How to complete this task >>
Retype every entry word for word. Omit the pictures.

Material for this task >>
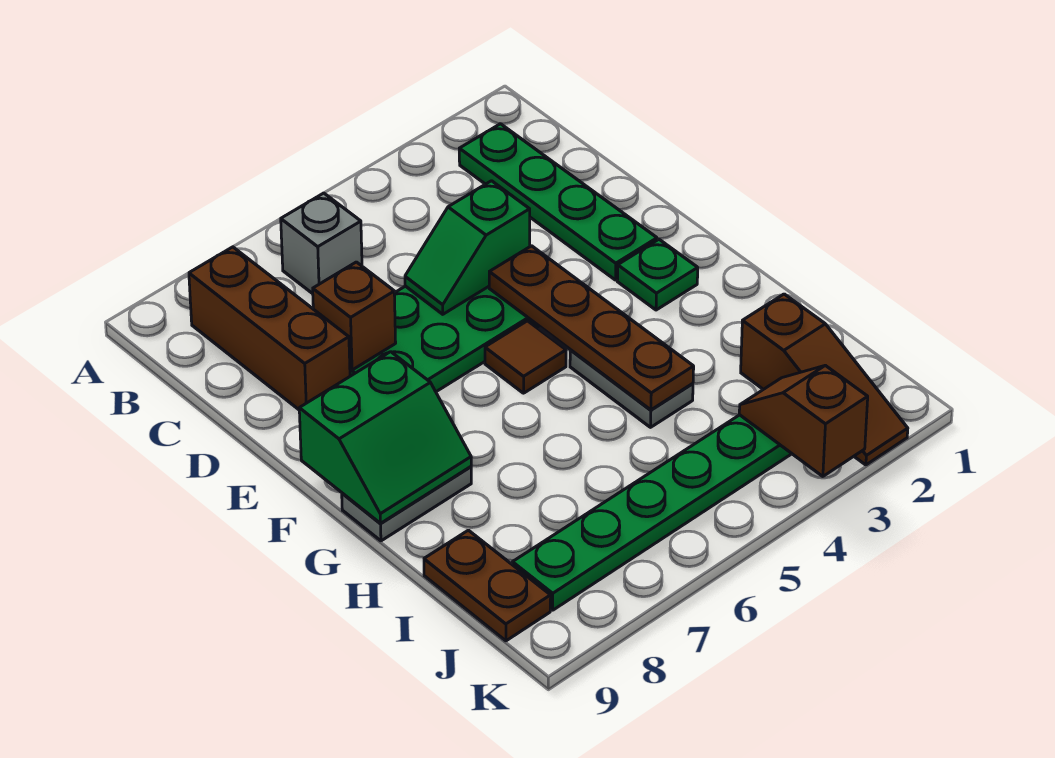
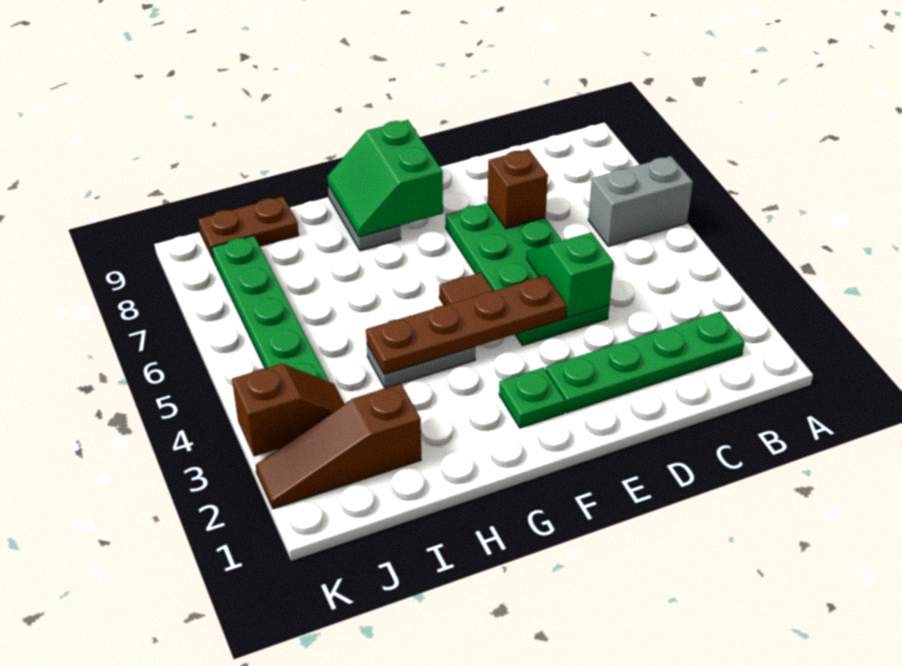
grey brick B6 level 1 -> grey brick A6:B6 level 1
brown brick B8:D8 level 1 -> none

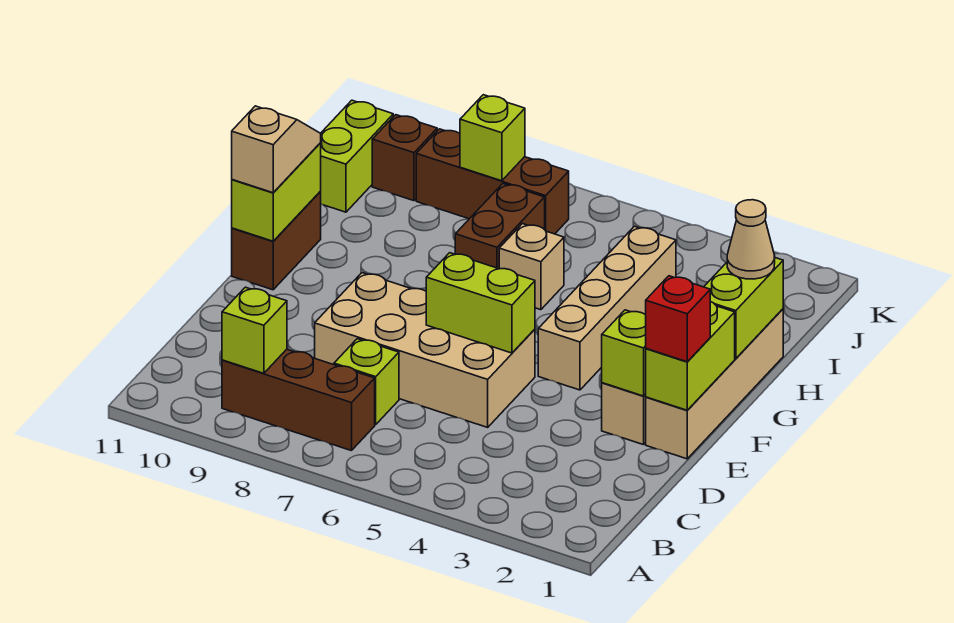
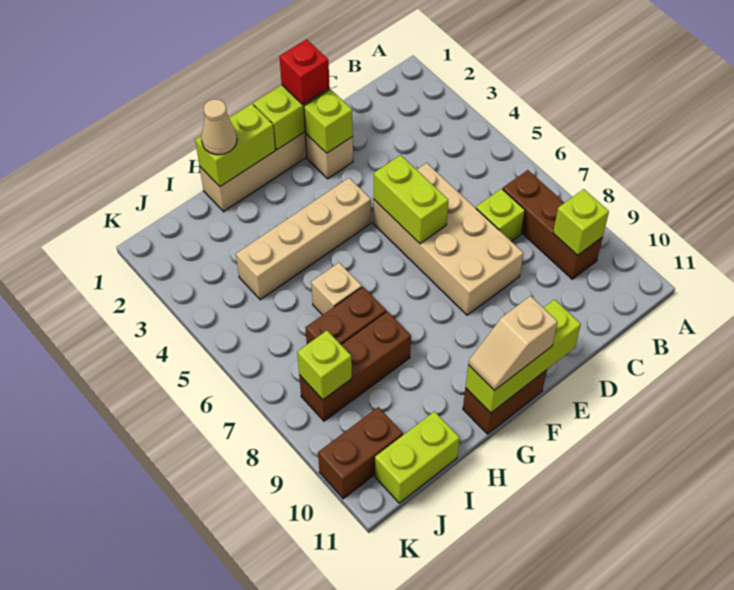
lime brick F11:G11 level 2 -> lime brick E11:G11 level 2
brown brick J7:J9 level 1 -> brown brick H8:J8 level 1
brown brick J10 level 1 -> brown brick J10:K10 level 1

Task response >>
grey brick B6 level 1 -> grey brick A6:B6 level 1
brown brick B8:D8 level 1 -> none

lime brick F11:G11 level 2 -> lime brick E11:G11 level 2
brown brick J7:J9 level 1 -> brown brick H8:J8 level 1
brown brick J10 level 1 -> brown brick J10:K10 level 1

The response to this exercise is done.